┌─ Collected material

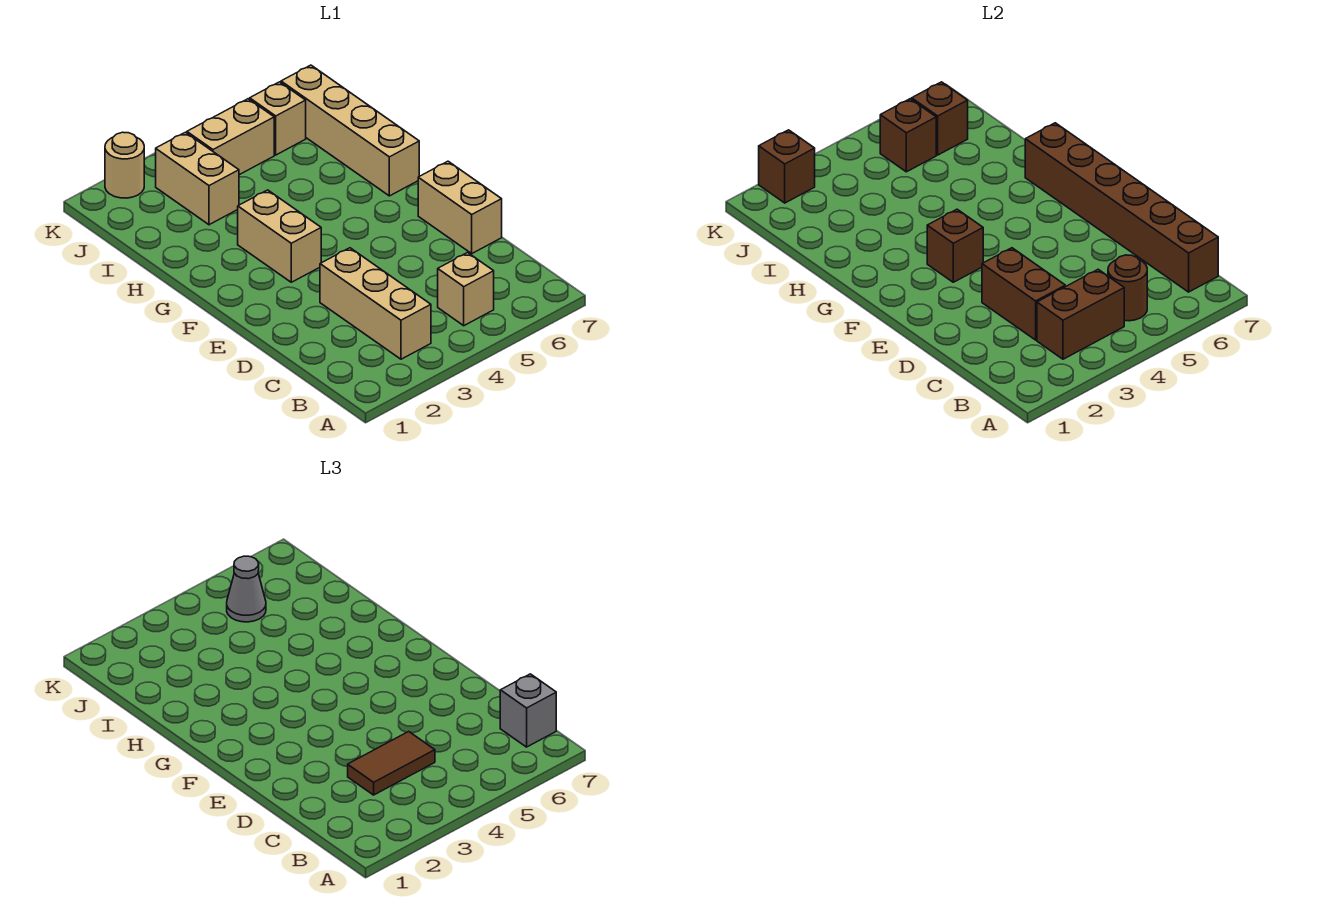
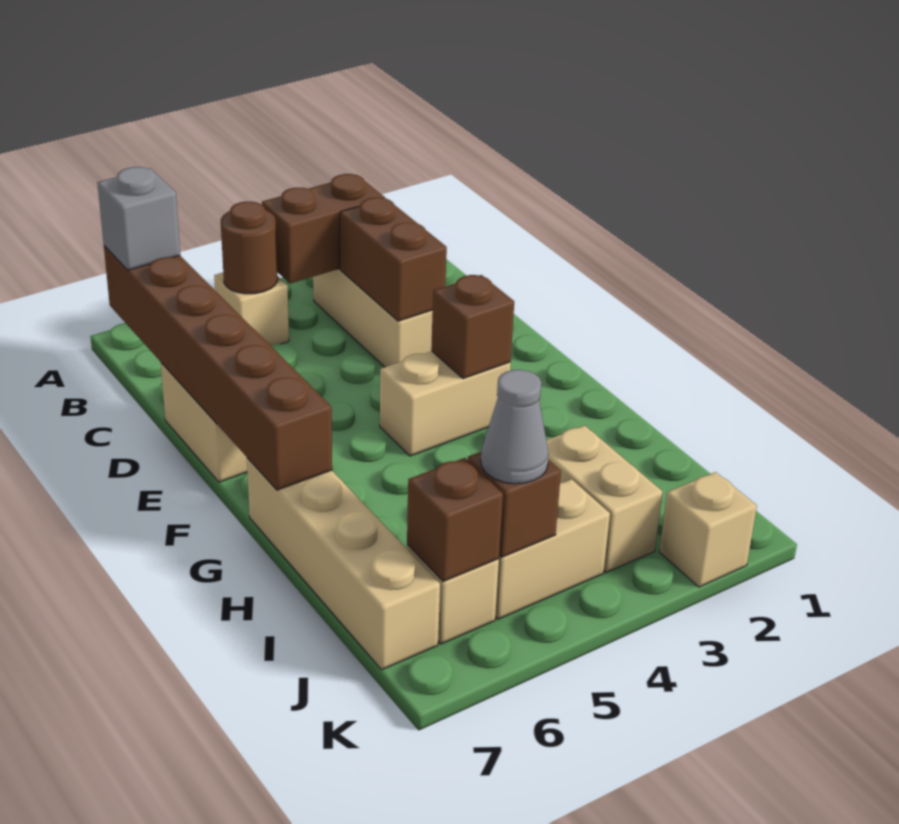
brown tile C3:C4 level 3 -> none
tan brick F3:G3 level 1 -> tan brick F3:F4 level 1
tan round brick K2 level 1 -> tan brick K2 level 1
brown brick K2 level 2 -> none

└─

What this task involves:
Restate the data above word for word. Skip every picture.

Task result:
brown tile C3:C4 level 3 -> none
tan brick F3:G3 level 1 -> tan brick F3:F4 level 1
tan round brick K2 level 1 -> tan brick K2 level 1
brown brick K2 level 2 -> none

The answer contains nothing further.